─── Records to use
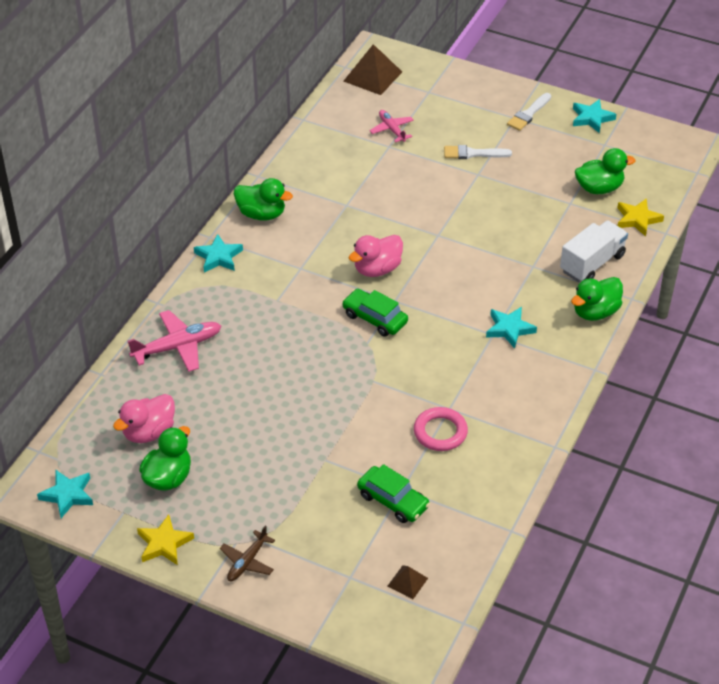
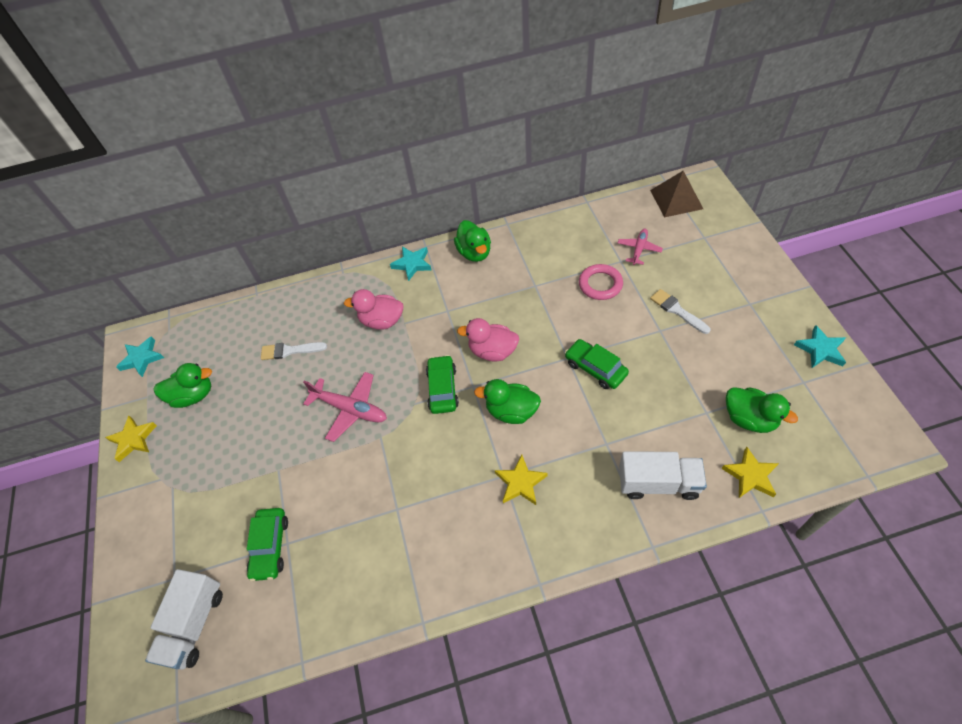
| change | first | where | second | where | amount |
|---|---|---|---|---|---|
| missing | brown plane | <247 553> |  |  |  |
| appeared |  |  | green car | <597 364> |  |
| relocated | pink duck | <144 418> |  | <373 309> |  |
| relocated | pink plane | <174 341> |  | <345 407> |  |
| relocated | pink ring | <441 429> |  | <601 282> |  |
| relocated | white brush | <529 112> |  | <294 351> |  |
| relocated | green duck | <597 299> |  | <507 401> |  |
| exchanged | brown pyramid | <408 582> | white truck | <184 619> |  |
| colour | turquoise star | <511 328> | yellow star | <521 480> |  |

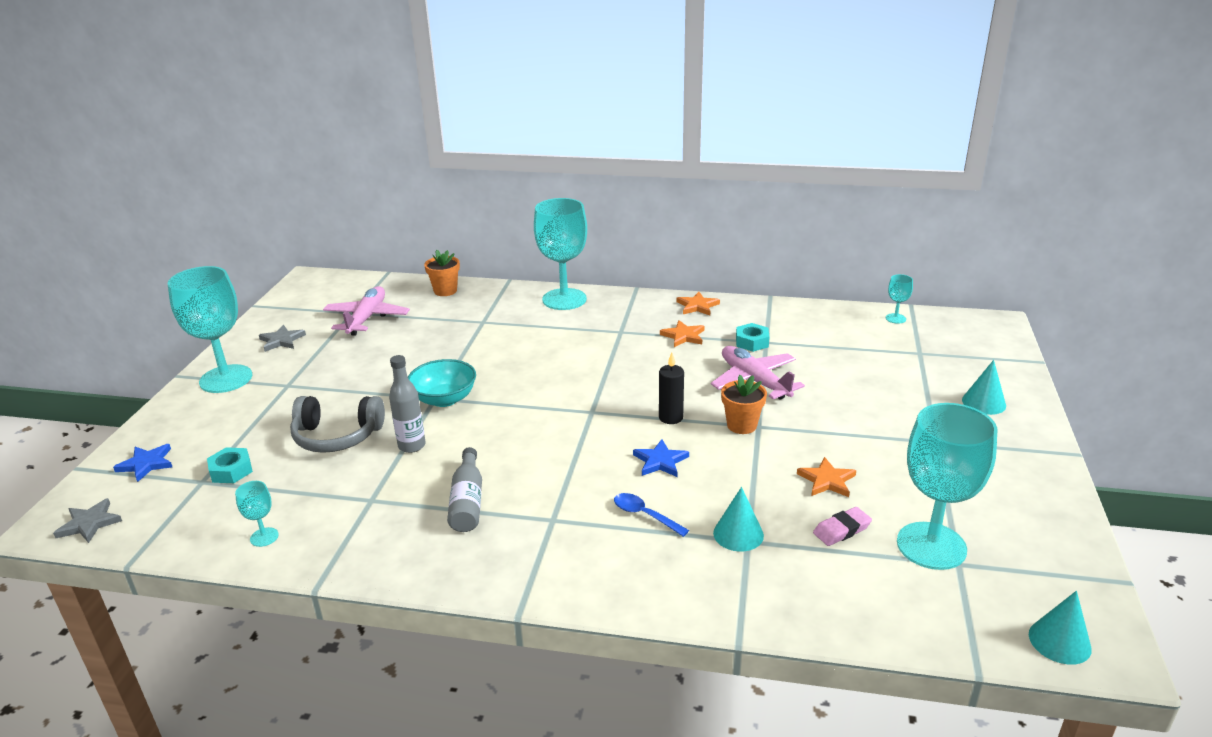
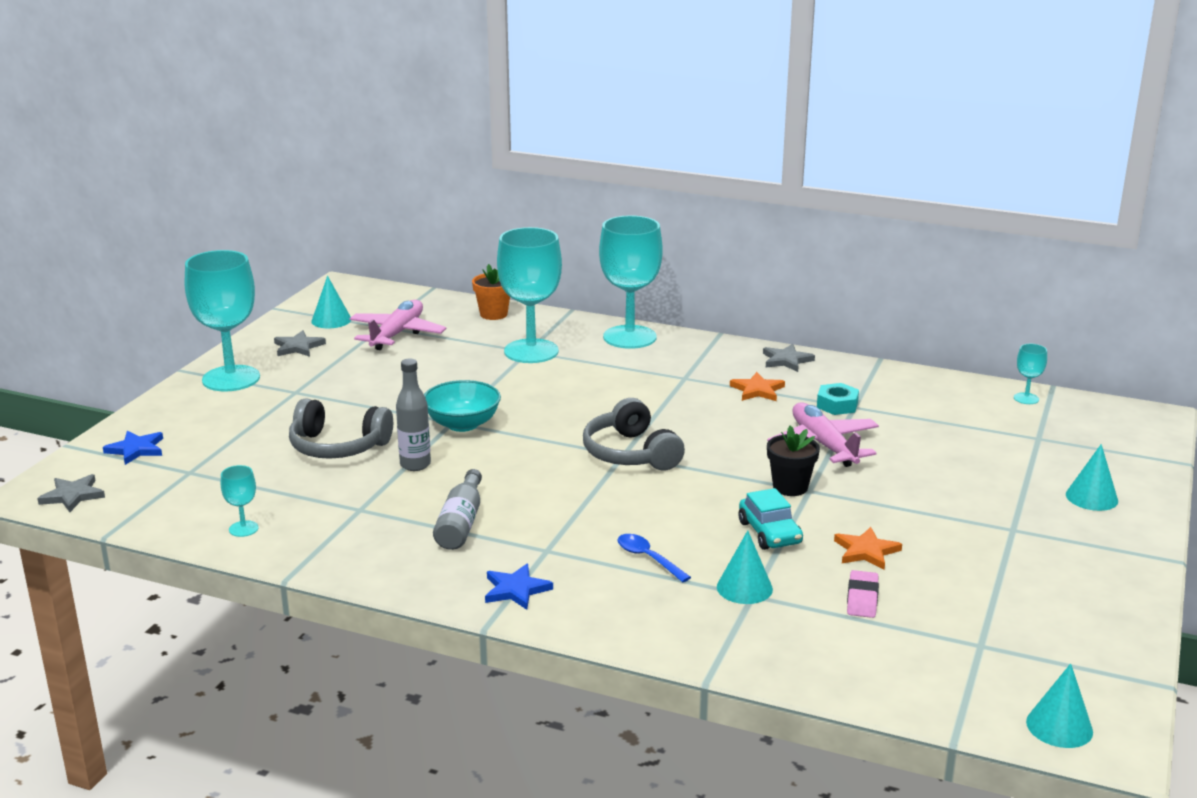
| change | first | where | second | where | amount |
|---|---|---|---|---|---|
| missing | turquoise nut | <230 465> |  |  |  |
| missing | black candle | <671 388> |  |  |  |
| appeared |  |  | turquoise cone | <331 302> |  |
| appeared |  |  | grey headphones | <634 434> |  |
| appeared |  |  | turquoise car | <771 519> |  |
| relocated | blue star | <661 458> |  | <519 587> |  |
| relocated | turquoise goblet | <947 486> |  | <529 295> |  |
| colour | orange star | <698 303> | grey star | <789 358> |  |
| colour | orange flower pot | <744 404> | black flower pot | <793 461> |  |
| spun | pink eraser | <842 526> |  | <863 594> | 60 degrees counterclockwise |

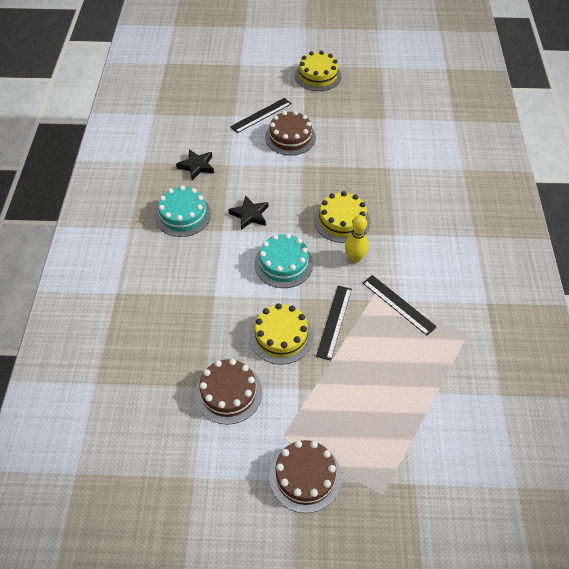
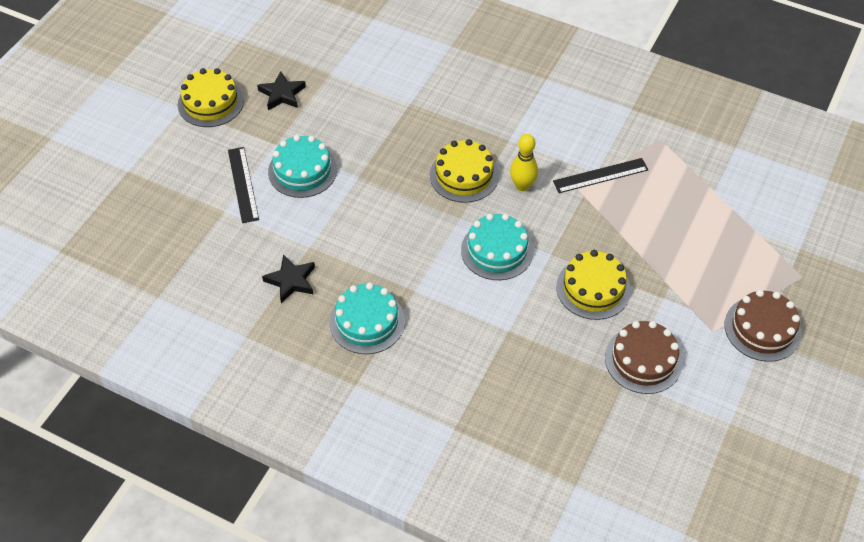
| change | first | where | second | where | amount |
|---|---|---|---|---|---|
| missing | black ruler | <334 323> |  |  |  |
| relocated | black star | <248 212> |  | <281 90> |  |
| colour | brown cake | <290 133> | turquoise cake | <302 166> |  |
──────
* _Exercise directions_
Copy the entries above exactly, but only from the line holding "missing | brown" through the line holding "exchanged | brown", both included.

* _Answer for this exercise_
| missing | brown plane | <247 553> |  |  |  |
| appeared |  |  | green car | <597 364> |  |
| relocated | pink duck | <144 418> |  | <373 309> |  |
| relocated | pink plane | <174 341> |  | <345 407> |  |
| relocated | pink ring | <441 429> |  | <601 282> |  |
| relocated | white brush | <529 112> |  | <294 351> |  |
| relocated | green duck | <597 299> |  | <507 401> |  |
| exchanged | brown pyramid | <408 582> | white truck | <184 619> |  |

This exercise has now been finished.